DATA TO USE section start

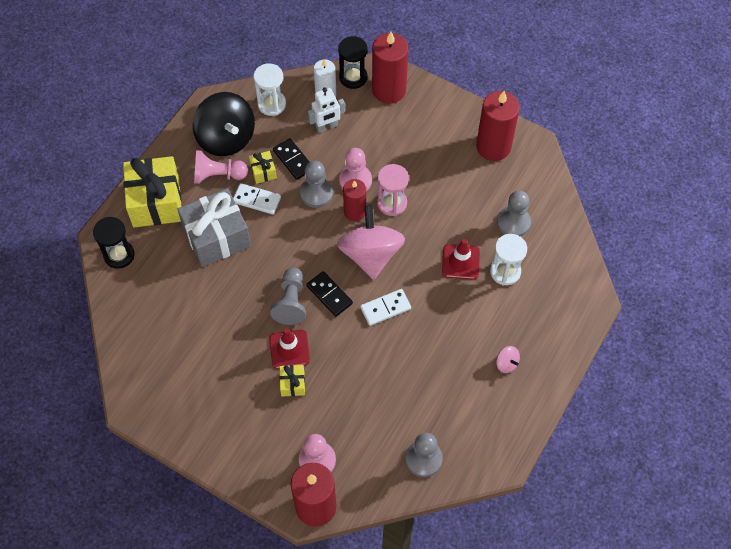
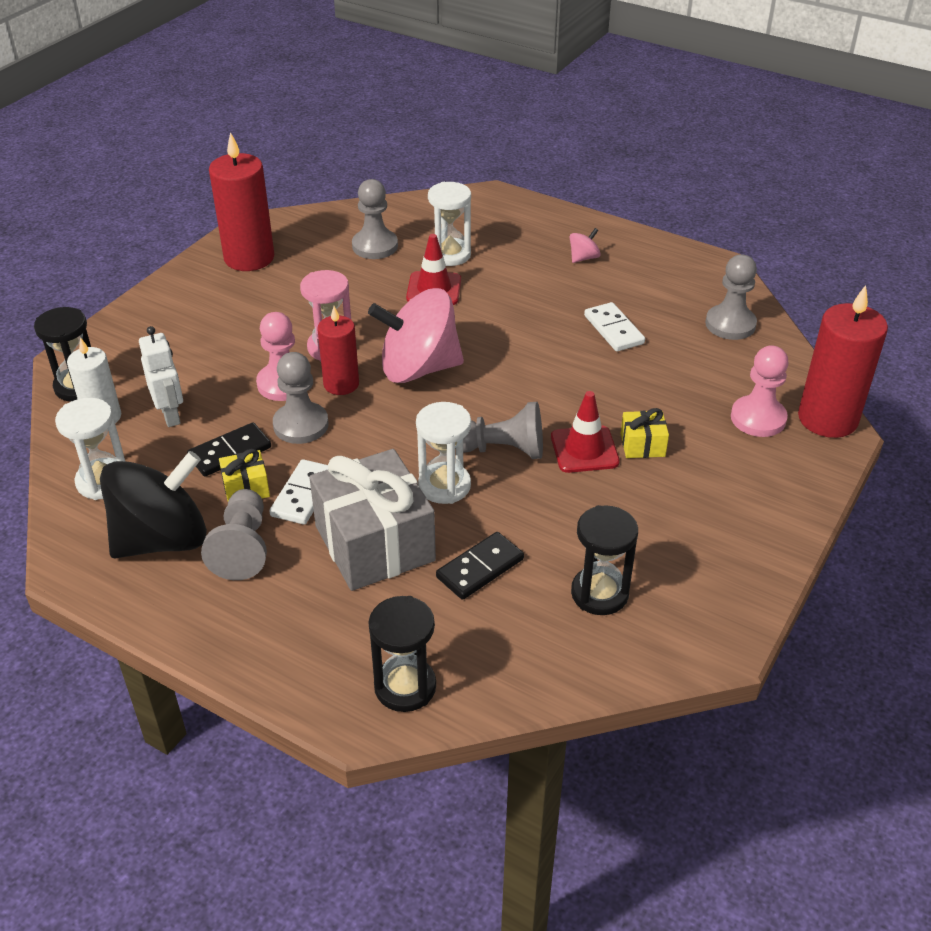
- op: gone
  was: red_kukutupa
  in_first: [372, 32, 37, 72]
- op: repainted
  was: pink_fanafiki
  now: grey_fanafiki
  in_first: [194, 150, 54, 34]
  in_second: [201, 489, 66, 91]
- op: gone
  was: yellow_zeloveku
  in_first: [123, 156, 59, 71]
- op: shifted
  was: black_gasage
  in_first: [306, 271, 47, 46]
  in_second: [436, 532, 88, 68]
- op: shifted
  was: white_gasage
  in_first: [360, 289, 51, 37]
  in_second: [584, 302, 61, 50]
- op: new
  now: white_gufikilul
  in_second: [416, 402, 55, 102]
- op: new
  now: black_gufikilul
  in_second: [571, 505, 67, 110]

DATA TO USE section end

* TASK DETAILS: The output consists solely of the lines from the line that contains "was: red_kukutupa" through the final line of the data.

* EXERCISE RESULT:
  was: red_kukutupa
  in_first: [372, 32, 37, 72]
- op: repainted
  was: pink_fanafiki
  now: grey_fanafiki
  in_first: [194, 150, 54, 34]
  in_second: [201, 489, 66, 91]
- op: gone
  was: yellow_zeloveku
  in_first: [123, 156, 59, 71]
- op: shifted
  was: black_gasage
  in_first: [306, 271, 47, 46]
  in_second: [436, 532, 88, 68]
- op: shifted
  was: white_gasage
  in_first: [360, 289, 51, 37]
  in_second: [584, 302, 61, 50]
- op: new
  now: white_gufikilul
  in_second: [416, 402, 55, 102]
- op: new
  now: black_gufikilul
  in_second: [571, 505, 67, 110]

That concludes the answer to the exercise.